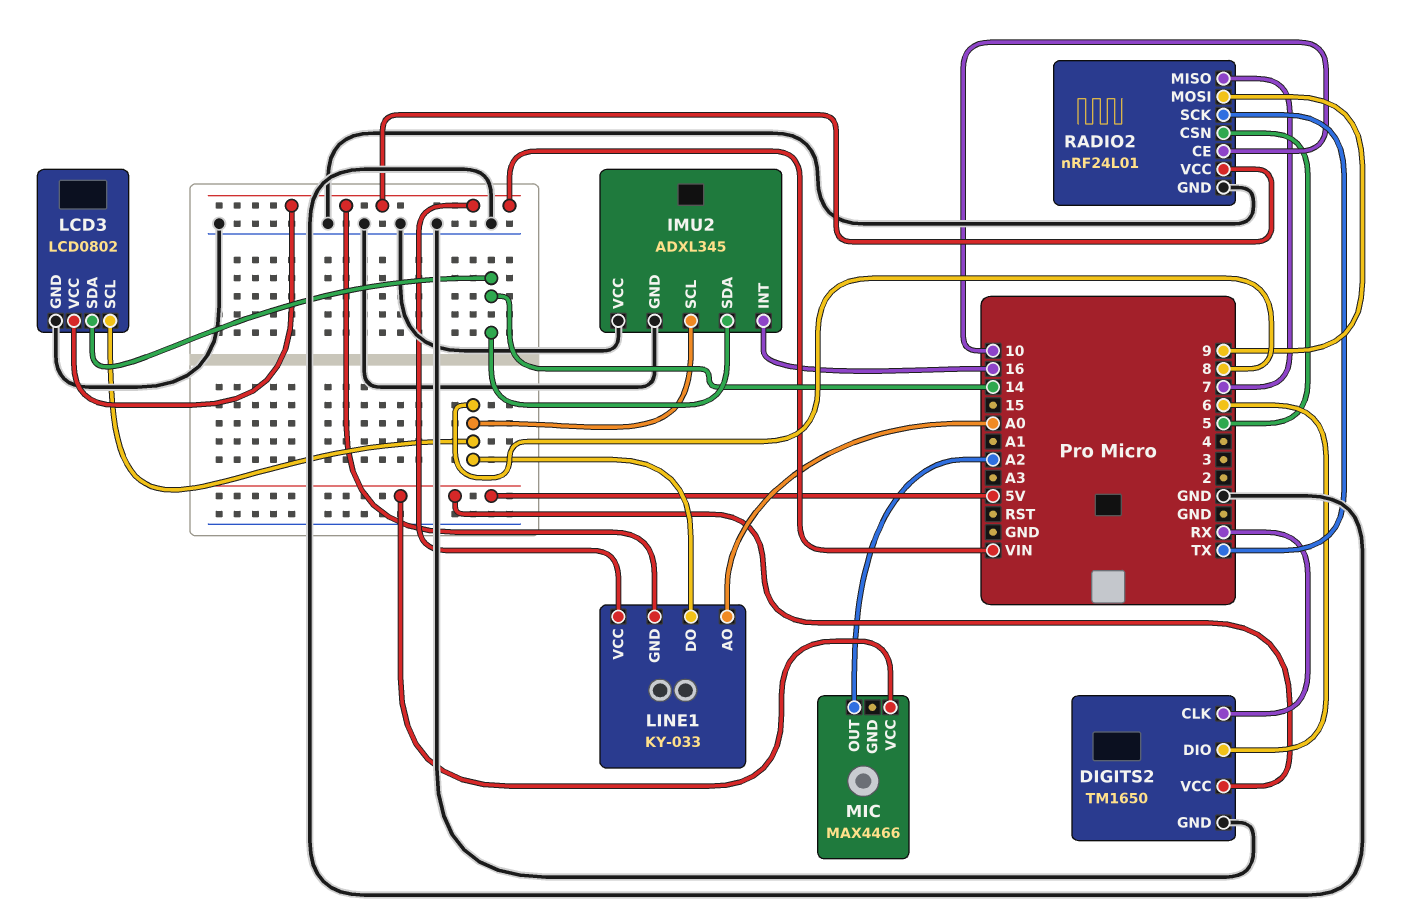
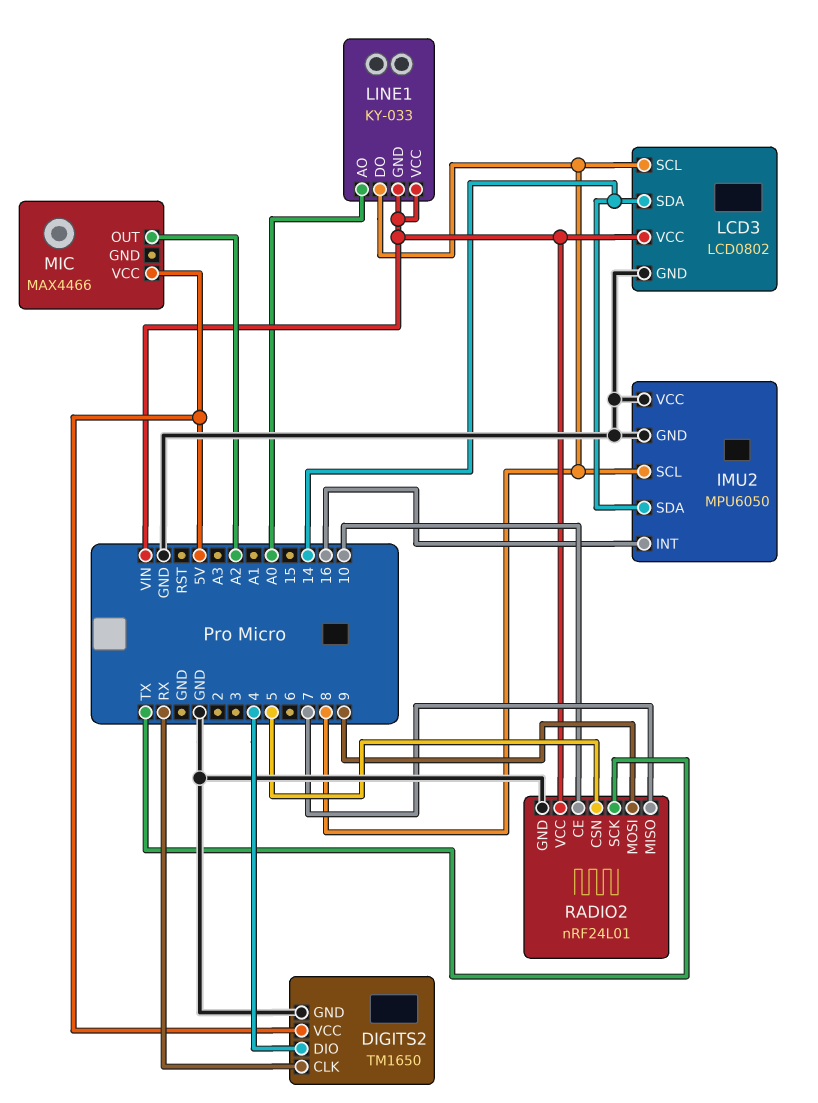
DIGITS2 pin DIO: 6 -> 4
IMU2: ADXL345 -> MPU6050

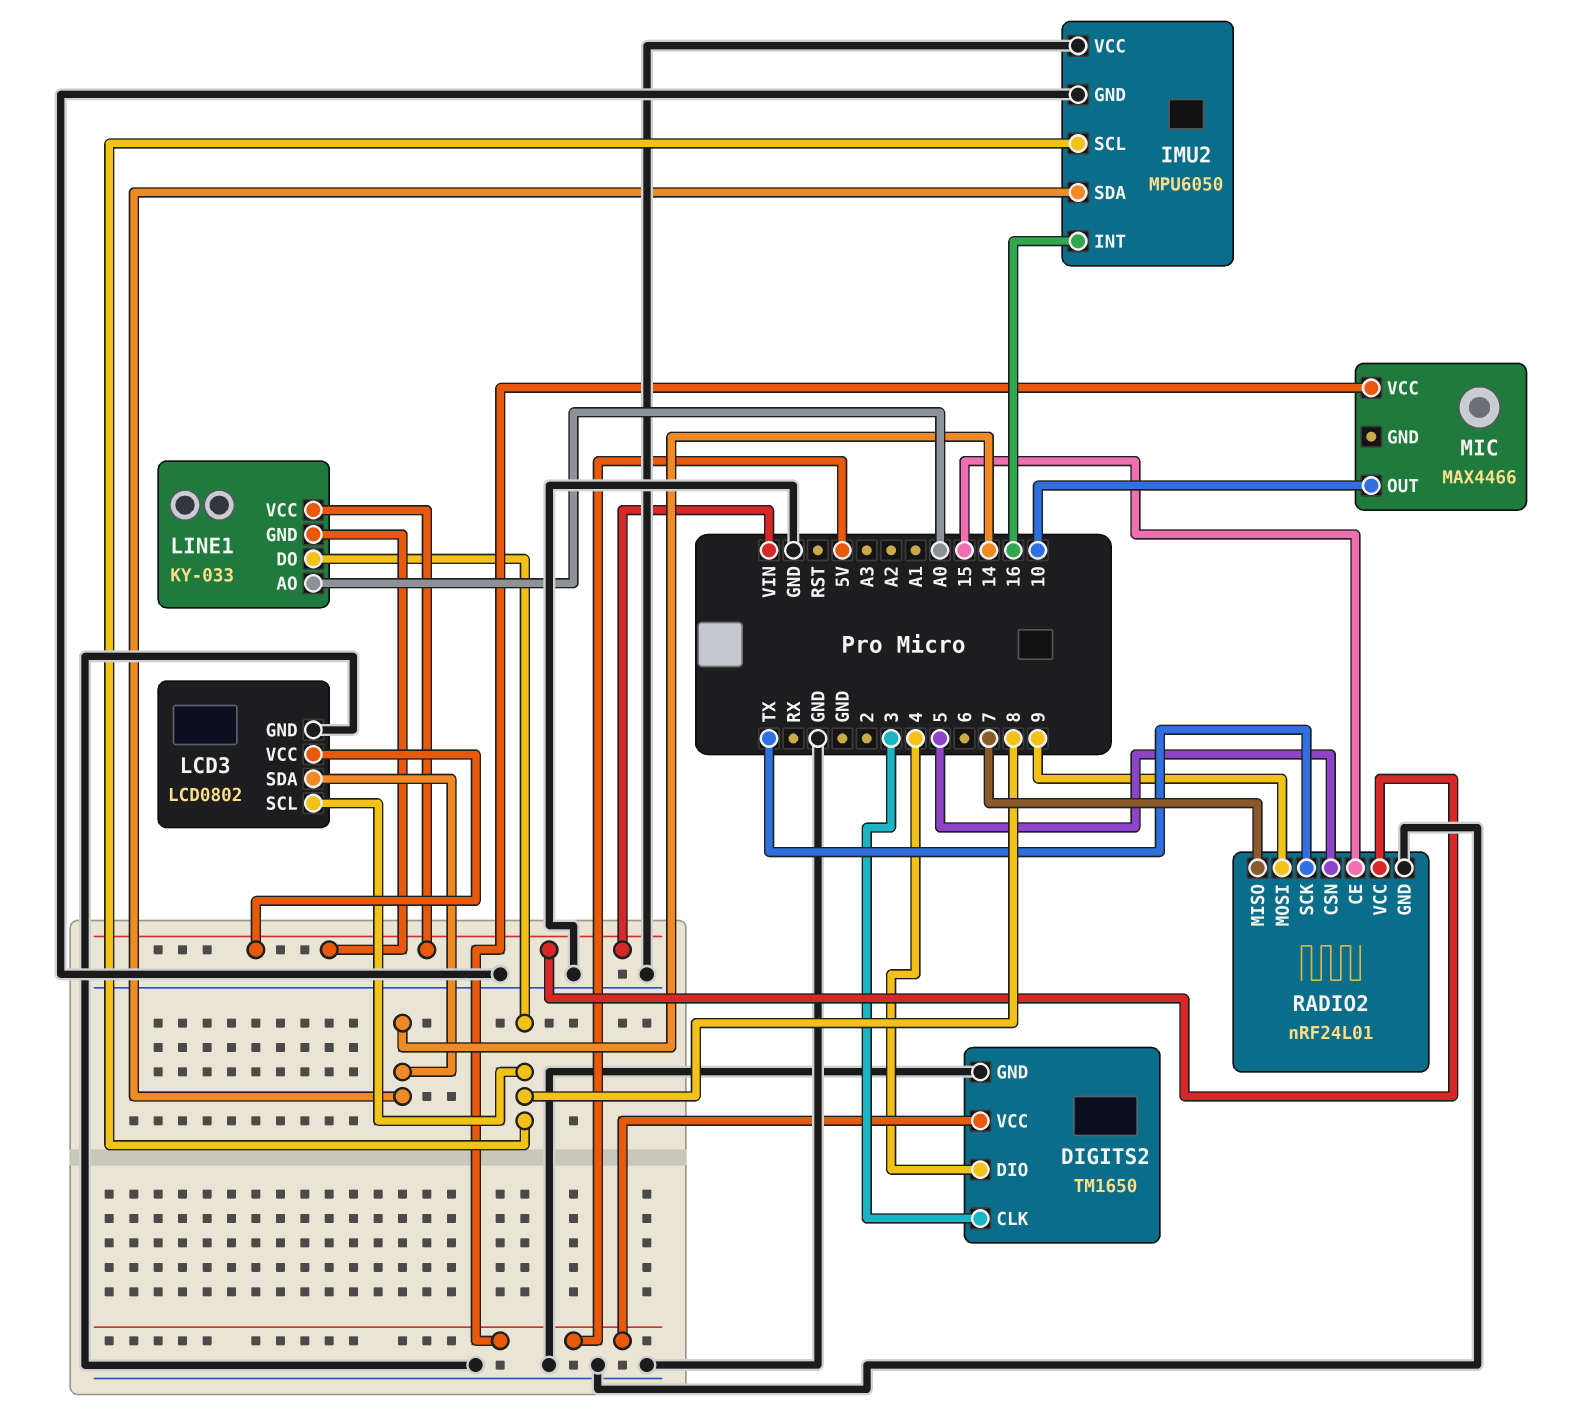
DIGITS2 pin CLK: RX -> 3
MIC pin OUT: A2 -> 10
RADIO2 pin CE: 10 -> 15

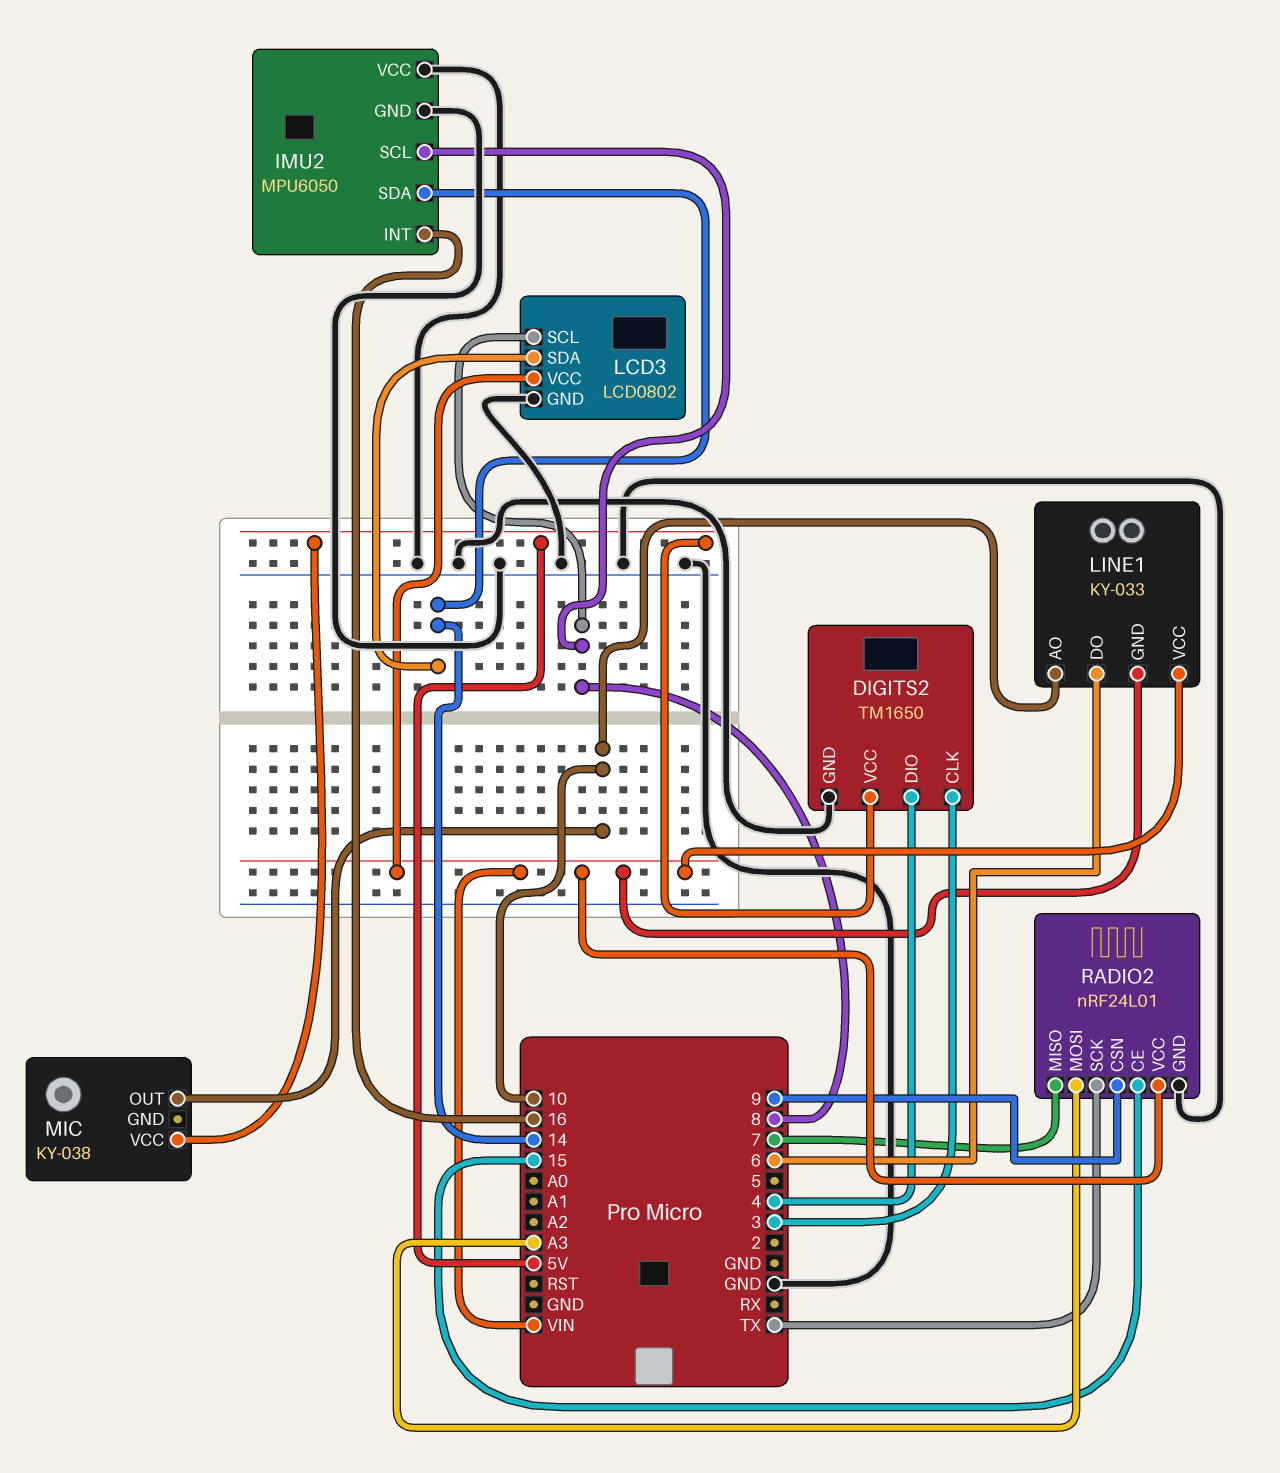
LINE1 pin AO: A0 -> 10
LINE1 pin DO: 8 -> 6
MIC: MAX4466 -> KY-038
RADIO2 pin CSN: 5 -> 9
RADIO2 pin MOSI: 9 -> A3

-=-=-=-=-

*About this exercise:* Reproduce word for word the lines from the one containing "RADIO2 pin CE: 10 -> 15" through the end of the data, both ends kept. Drop the pictures.

*Solution below:*
RADIO2 pin CE: 10 -> 15

LINE1 pin AO: A0 -> 10
LINE1 pin DO: 8 -> 6
MIC: MAX4466 -> KY-038
RADIO2 pin CSN: 5 -> 9
RADIO2 pin MOSI: 9 -> A3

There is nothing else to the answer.